▶ _WHAT TO DO_:
Transcribe the data that follows without changing a word, and omit the pictures.

▶ _DATA_:
+--
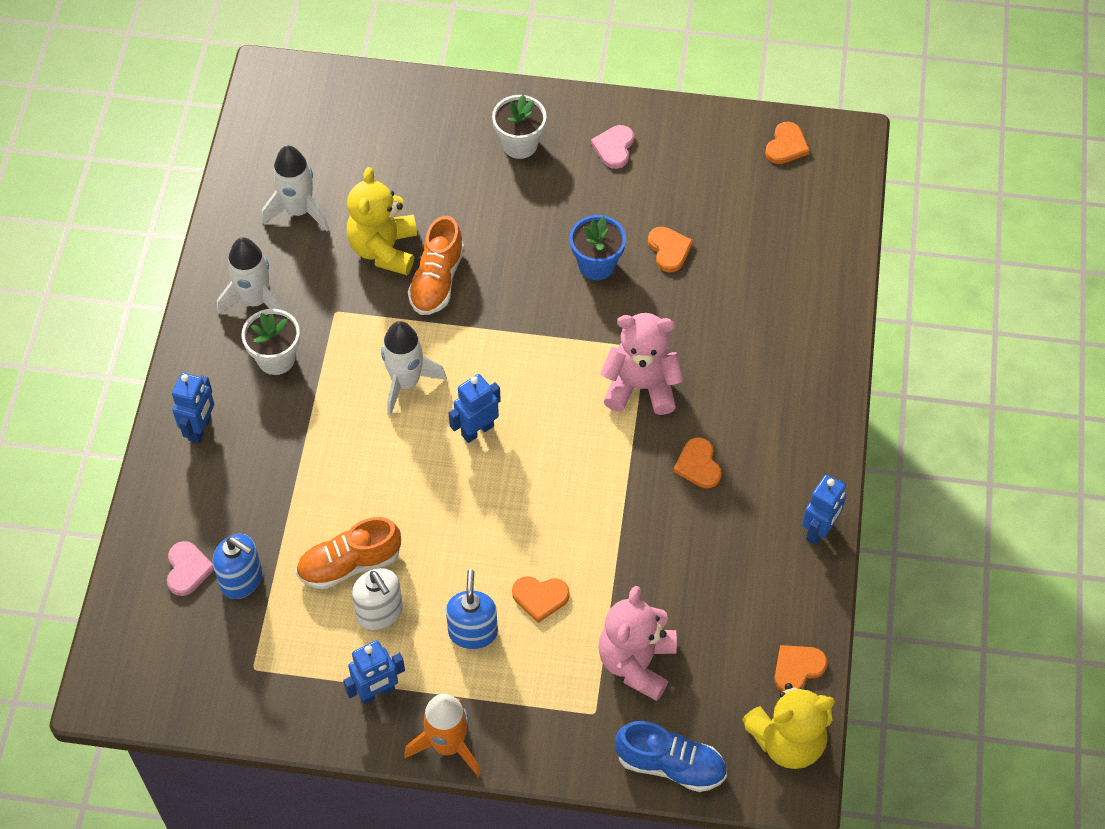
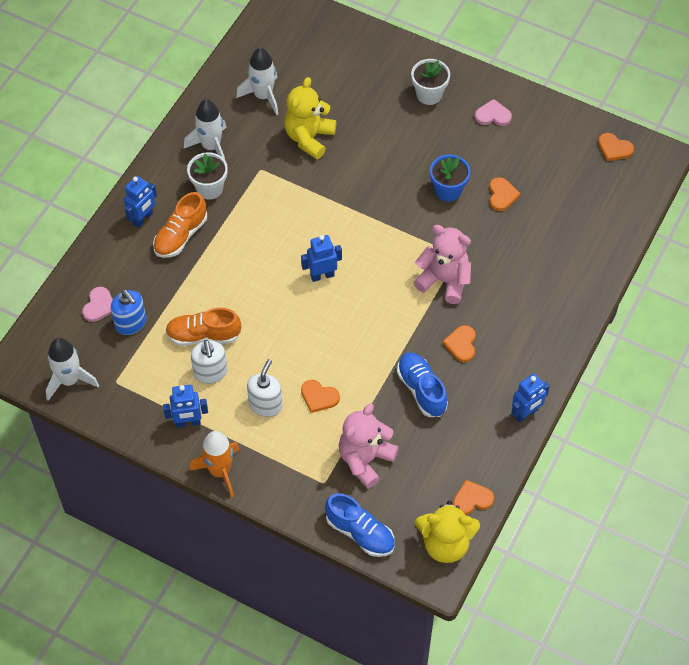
camera: 20 degrees right, 0 degrees up
(406, 382) = (288, 230): white rocket -> white rocket (69, 380)
(437, 280) = (336, 169): orange shoe -> orange shoe (181, 235)
(473, 632) = (265, 404): blue soap dispenser -> white soap dispenser
(614, 147) = (493, 115): pink heart -> pink heart turned 60 degrees clockwise
(671, 543) = (421, 390): none -> blue shoe
(786, 145) = (614, 148): orange heart -> orange heart turned 75 degrees clockwise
+--
▶ _SOLUTION TO THIS EXERCISE_:
camera: 20 degrees right, 0 degrees up
(406, 382) = (288, 230): white rocket -> white rocket (69, 380)
(437, 280) = (336, 169): orange shoe -> orange shoe (181, 235)
(473, 632) = (265, 404): blue soap dispenser -> white soap dispenser
(614, 147) = (493, 115): pink heart -> pink heart turned 60 degrees clockwise
(671, 543) = (421, 390): none -> blue shoe
(786, 145) = (614, 148): orange heart -> orange heart turned 75 degrees clockwise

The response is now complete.